PROBLEM DESCRIPTION ->
Reproduce the data below in full and exclude every picture.

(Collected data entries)
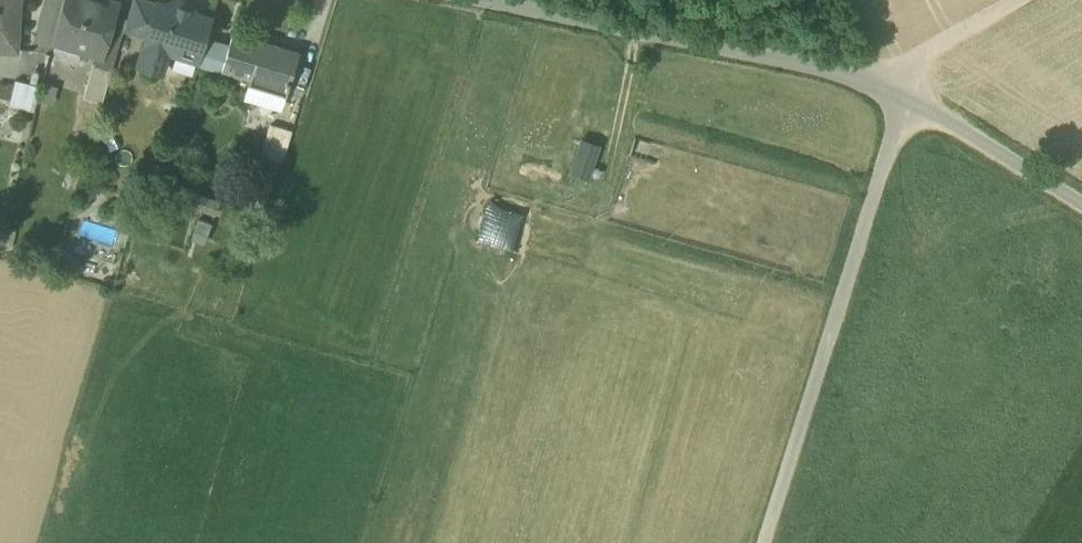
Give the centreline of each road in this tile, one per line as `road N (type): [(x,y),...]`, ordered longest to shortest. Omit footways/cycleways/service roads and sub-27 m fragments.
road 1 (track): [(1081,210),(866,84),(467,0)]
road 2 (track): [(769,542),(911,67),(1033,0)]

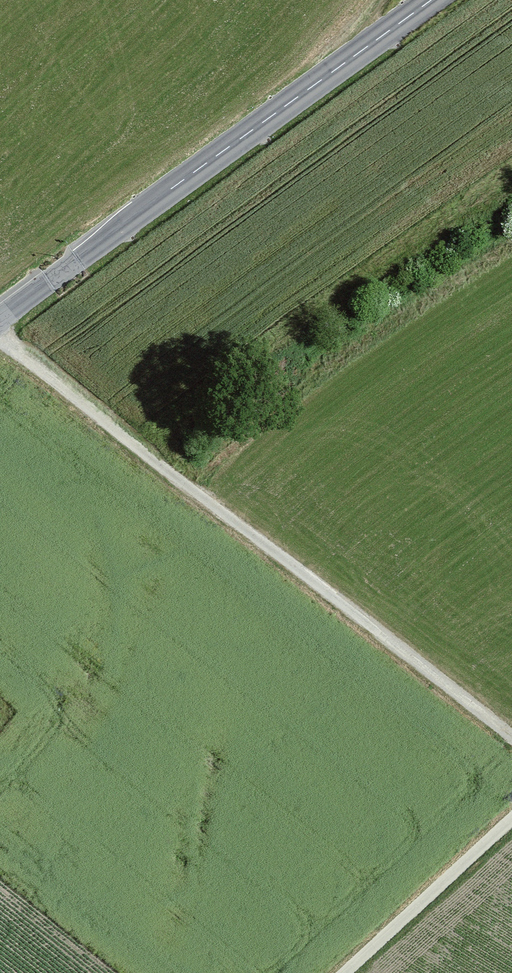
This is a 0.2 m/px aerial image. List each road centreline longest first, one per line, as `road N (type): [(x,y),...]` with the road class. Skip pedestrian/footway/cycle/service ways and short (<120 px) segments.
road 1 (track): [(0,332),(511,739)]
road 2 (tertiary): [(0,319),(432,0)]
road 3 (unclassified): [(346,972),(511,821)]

ANSWER SPACE ->
Give the centreline of each road in this tile, one per line as `road N (type): [(x,y),...]`, ordered longest to shortest. Omit footways/cycleways/service roads and sub-27 m fragments.
road 1 (track): [(1081,210),(866,84),(467,0)]
road 2 (track): [(769,542),(911,67),(1033,0)]

This is a 0.2 m/px aerial image. List each road centreline longest first, one per line, as `road N (type): [(x,y),...]` with the road class. Skip pedestrian/footway/cycle/service ways and short (<120 px) segments.
road 1 (track): [(0,332),(511,739)]
road 2 (tertiary): [(0,319),(432,0)]
road 3 (unclassified): [(346,972),(511,821)]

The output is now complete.